▶ [Assignment] Whenever the word "lampe" turns up in a line below, that line should be copied.

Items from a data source

[Start of Attachment]

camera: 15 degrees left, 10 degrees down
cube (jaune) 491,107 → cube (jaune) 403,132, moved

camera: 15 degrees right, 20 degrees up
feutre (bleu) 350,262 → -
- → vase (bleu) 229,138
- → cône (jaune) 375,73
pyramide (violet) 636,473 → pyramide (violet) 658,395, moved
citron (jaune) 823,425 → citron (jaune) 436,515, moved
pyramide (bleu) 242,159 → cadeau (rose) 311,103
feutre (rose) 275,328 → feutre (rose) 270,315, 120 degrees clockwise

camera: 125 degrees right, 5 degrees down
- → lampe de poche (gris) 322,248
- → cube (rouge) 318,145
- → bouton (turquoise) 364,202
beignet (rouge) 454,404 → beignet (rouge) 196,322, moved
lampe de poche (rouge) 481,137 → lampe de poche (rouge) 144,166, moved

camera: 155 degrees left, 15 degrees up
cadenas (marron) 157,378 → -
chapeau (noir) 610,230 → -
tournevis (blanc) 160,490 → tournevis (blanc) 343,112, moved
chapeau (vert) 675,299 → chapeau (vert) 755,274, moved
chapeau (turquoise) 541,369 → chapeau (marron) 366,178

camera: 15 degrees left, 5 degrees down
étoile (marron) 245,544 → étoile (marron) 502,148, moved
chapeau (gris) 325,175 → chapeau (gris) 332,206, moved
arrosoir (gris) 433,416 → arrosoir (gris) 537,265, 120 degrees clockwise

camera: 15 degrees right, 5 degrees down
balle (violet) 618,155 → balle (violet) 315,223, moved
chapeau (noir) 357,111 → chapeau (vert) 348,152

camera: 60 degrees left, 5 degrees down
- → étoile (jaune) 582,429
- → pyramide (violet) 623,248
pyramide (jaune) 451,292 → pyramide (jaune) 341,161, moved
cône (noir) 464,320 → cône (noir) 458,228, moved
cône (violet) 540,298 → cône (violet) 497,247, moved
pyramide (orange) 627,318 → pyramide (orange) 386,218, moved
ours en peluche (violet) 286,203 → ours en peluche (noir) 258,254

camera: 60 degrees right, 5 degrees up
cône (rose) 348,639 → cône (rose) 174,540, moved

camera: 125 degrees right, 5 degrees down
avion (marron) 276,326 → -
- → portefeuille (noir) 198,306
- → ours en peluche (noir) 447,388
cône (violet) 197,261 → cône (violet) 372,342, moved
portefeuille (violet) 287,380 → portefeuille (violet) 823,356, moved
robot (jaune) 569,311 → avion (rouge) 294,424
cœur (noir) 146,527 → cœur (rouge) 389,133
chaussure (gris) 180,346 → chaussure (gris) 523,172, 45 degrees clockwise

[End of Attachment]

▶ [Result of this task]
- → lampe de poche (gris) 322,248
lampe de poche (rouge) 481,137 → lampe de poche (rouge) 144,166, moved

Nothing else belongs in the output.